:: Data listing ::
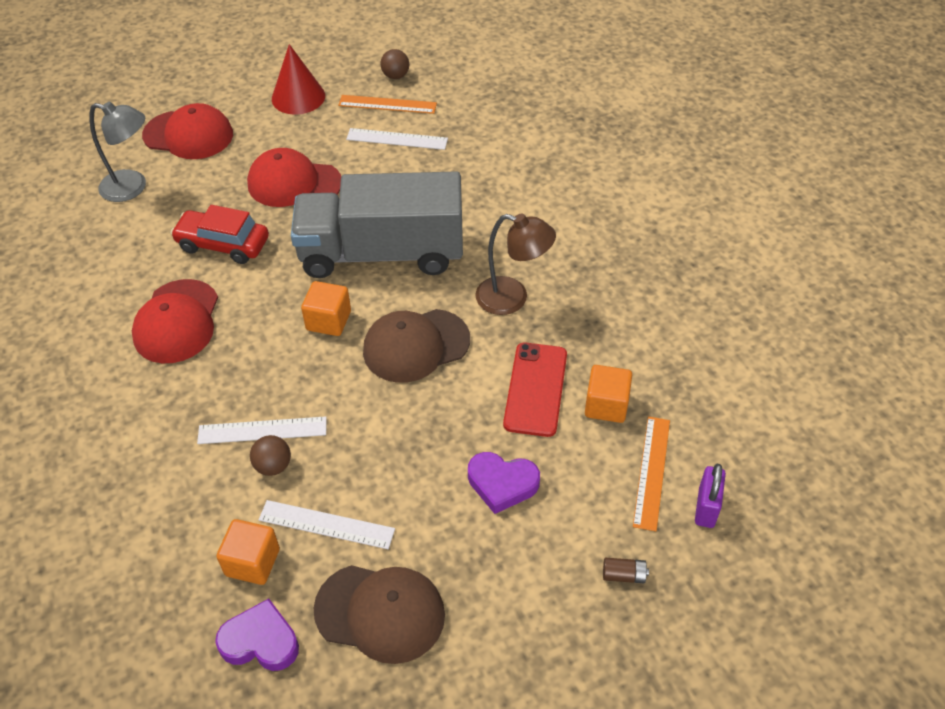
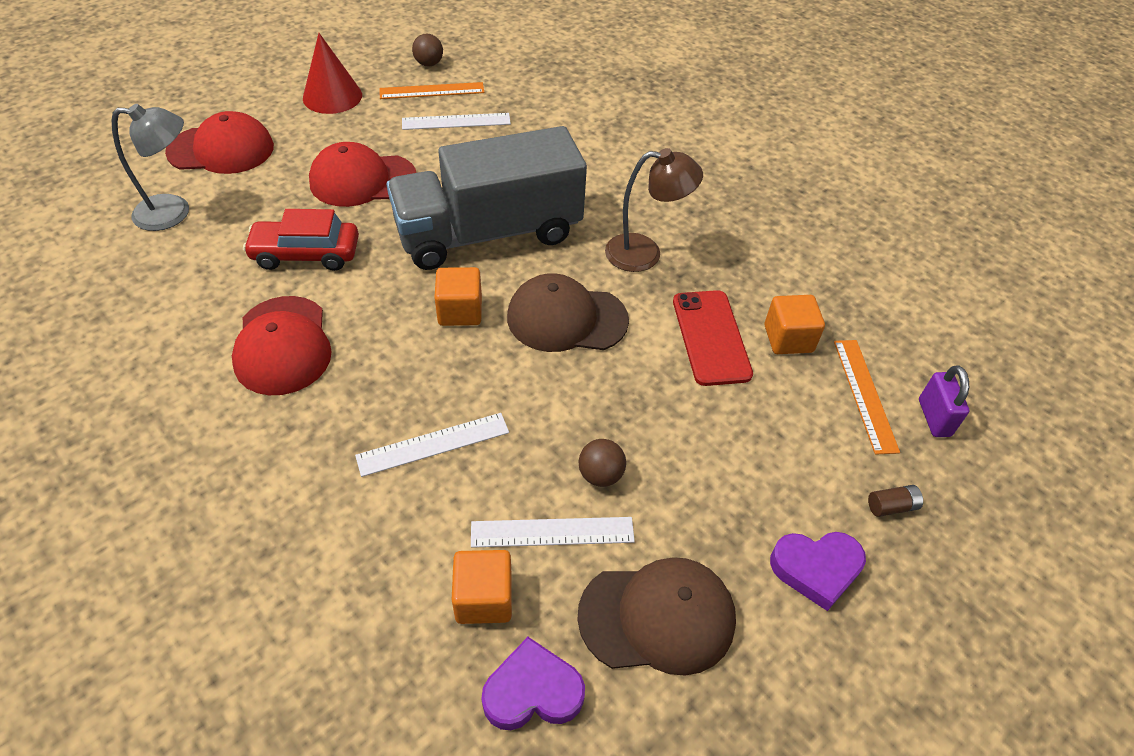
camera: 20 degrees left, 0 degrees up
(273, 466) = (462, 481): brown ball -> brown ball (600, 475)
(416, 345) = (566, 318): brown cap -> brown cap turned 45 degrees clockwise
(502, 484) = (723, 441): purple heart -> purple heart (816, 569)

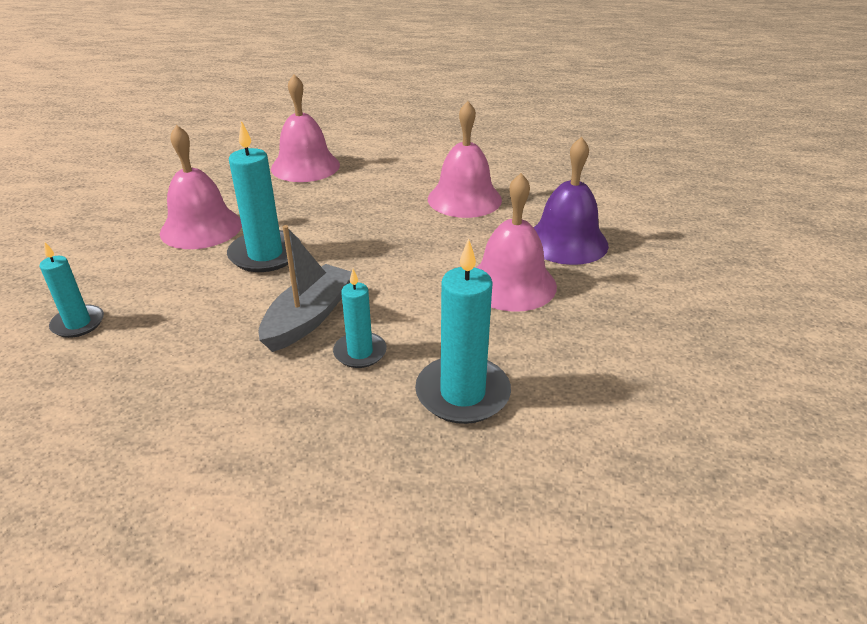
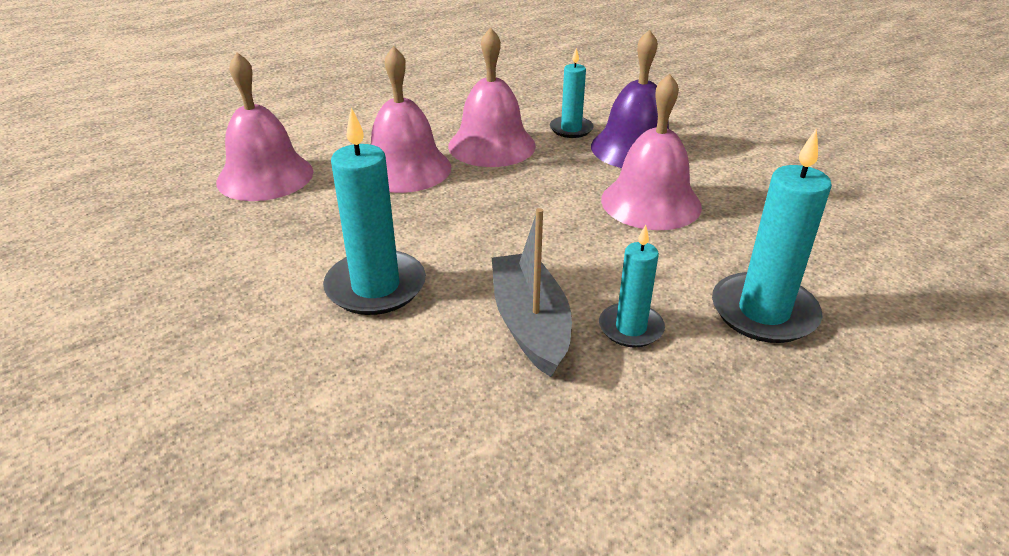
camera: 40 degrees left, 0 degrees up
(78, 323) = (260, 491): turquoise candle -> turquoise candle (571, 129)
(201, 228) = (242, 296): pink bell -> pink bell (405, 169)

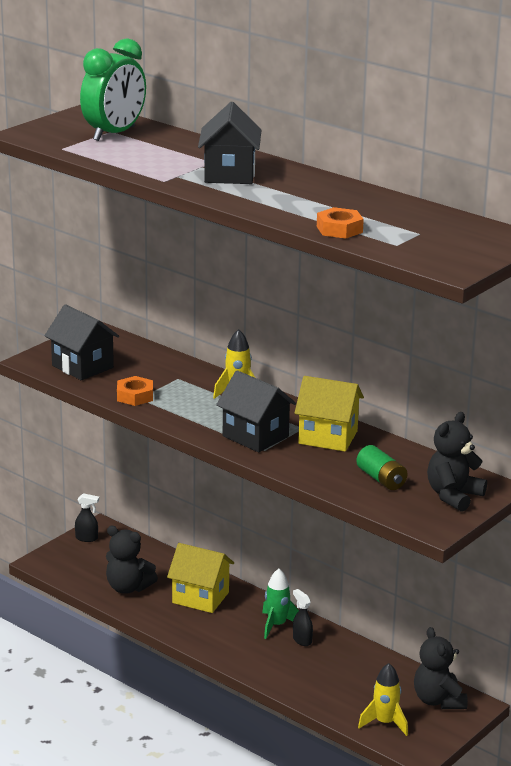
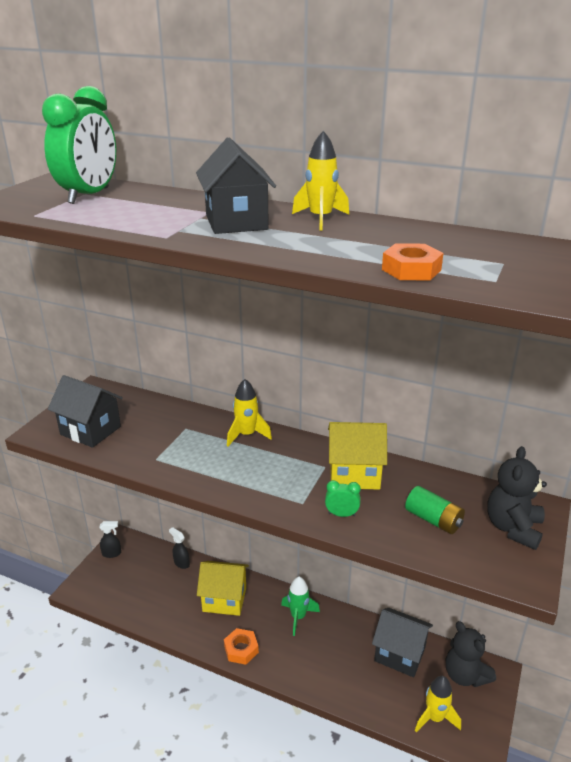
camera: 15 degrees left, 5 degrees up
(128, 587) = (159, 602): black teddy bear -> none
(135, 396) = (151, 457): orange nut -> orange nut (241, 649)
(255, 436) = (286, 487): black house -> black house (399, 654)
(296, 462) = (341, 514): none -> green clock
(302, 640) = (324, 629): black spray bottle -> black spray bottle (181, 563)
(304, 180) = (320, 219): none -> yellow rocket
:::
Whenever a line includes the word "camera", pull it out of the entries.

Exercise answer
camera: 20 degrees left, 0 degrees up
camera: 40 degrees left, 0 degrees up
camera: 15 degrees left, 5 degrees up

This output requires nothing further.